═════ DATA FOR PROCESSING ═════

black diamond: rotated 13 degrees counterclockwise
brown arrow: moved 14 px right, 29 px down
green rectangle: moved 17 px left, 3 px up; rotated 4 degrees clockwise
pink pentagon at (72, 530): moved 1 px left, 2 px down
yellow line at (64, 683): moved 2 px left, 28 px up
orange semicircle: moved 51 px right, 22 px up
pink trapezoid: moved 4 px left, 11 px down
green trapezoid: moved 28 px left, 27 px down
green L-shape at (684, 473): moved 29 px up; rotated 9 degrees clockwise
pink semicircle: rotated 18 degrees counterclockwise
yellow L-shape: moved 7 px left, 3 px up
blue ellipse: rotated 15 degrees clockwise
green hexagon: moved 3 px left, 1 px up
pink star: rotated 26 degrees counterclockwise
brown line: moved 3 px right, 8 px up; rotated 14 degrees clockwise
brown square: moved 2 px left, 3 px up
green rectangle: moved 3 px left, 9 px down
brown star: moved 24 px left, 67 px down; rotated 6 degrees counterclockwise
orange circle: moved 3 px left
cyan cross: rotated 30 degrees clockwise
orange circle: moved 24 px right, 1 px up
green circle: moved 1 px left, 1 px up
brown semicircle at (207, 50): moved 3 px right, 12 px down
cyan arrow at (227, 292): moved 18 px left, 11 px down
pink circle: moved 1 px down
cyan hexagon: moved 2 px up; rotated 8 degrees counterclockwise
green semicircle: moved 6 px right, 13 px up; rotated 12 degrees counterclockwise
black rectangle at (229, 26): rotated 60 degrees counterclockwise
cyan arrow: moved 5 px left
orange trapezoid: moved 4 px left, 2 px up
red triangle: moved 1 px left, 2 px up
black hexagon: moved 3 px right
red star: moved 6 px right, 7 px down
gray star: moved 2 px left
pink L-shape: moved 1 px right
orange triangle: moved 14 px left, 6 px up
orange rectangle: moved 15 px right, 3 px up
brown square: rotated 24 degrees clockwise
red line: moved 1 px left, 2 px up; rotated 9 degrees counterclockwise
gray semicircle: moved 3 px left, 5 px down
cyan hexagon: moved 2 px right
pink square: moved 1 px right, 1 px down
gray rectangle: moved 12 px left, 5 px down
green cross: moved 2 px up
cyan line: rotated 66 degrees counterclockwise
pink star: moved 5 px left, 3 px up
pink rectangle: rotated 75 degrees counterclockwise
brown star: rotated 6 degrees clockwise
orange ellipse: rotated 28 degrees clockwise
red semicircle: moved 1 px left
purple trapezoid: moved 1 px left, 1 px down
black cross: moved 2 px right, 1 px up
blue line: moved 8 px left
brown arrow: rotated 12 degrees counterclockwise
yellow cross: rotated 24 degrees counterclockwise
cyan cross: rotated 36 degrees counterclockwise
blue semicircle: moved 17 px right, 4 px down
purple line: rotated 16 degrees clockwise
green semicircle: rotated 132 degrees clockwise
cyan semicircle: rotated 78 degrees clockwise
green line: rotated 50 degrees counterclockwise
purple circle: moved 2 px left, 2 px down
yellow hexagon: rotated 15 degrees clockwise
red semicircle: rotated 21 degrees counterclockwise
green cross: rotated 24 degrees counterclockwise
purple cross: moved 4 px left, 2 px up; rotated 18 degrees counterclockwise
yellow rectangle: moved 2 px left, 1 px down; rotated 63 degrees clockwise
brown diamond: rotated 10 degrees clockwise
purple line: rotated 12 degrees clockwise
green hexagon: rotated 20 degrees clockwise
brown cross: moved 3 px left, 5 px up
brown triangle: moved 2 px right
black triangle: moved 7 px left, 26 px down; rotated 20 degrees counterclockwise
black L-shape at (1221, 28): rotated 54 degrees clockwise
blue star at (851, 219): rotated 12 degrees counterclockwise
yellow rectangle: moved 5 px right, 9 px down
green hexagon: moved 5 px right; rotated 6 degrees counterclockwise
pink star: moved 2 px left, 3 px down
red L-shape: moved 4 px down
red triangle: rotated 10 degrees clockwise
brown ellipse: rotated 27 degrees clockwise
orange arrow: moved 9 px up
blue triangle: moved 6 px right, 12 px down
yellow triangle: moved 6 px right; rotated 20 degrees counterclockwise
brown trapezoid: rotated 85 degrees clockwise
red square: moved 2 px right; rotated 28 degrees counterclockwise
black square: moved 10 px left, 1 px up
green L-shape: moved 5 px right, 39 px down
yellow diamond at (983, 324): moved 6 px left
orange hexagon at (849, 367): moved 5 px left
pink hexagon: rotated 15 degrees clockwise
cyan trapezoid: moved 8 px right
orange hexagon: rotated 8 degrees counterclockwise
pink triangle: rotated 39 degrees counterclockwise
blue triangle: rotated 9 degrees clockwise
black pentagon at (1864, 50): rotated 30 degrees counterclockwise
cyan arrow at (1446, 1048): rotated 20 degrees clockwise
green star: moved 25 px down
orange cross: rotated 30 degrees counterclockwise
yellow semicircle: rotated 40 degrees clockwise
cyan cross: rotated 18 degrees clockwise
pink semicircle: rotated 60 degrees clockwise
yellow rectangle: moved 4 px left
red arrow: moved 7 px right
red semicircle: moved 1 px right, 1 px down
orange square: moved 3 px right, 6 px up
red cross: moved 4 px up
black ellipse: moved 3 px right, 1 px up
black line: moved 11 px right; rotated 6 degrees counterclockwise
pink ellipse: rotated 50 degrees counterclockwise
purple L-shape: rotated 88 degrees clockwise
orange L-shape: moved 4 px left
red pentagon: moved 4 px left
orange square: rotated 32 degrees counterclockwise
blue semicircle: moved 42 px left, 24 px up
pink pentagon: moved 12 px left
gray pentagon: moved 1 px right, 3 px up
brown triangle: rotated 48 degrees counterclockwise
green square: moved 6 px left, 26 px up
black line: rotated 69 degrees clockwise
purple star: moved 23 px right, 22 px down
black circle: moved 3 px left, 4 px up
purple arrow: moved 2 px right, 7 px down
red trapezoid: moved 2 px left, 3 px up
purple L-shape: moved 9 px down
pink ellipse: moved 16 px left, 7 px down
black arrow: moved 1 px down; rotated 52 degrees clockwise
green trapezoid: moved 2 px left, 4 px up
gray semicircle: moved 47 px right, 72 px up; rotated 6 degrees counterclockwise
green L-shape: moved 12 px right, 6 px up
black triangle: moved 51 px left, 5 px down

═════

▶ WORK TASK: An exact copy of the lines from the one containing "gray pentagon: moved 1 px right, 3 px up" through the end of the entries is required, and nothing beyond them.

▶ WRITTEN RESPONSE:
gray pentagon: moved 1 px right, 3 px up
brown triangle: rotated 48 degrees counterclockwise
green square: moved 6 px left, 26 px up
black line: rotated 69 degrees clockwise
purple star: moved 23 px right, 22 px down
black circle: moved 3 px left, 4 px up
purple arrow: moved 2 px right, 7 px down
red trapezoid: moved 2 px left, 3 px up
purple L-shape: moved 9 px down
pink ellipse: moved 16 px left, 7 px down
black arrow: moved 1 px down; rotated 52 degrees clockwise
green trapezoid: moved 2 px left, 4 px up
gray semicircle: moved 47 px right, 72 px up; rotated 6 degrees counterclockwise
green L-shape: moved 12 px right, 6 px up
black triangle: moved 51 px left, 5 px down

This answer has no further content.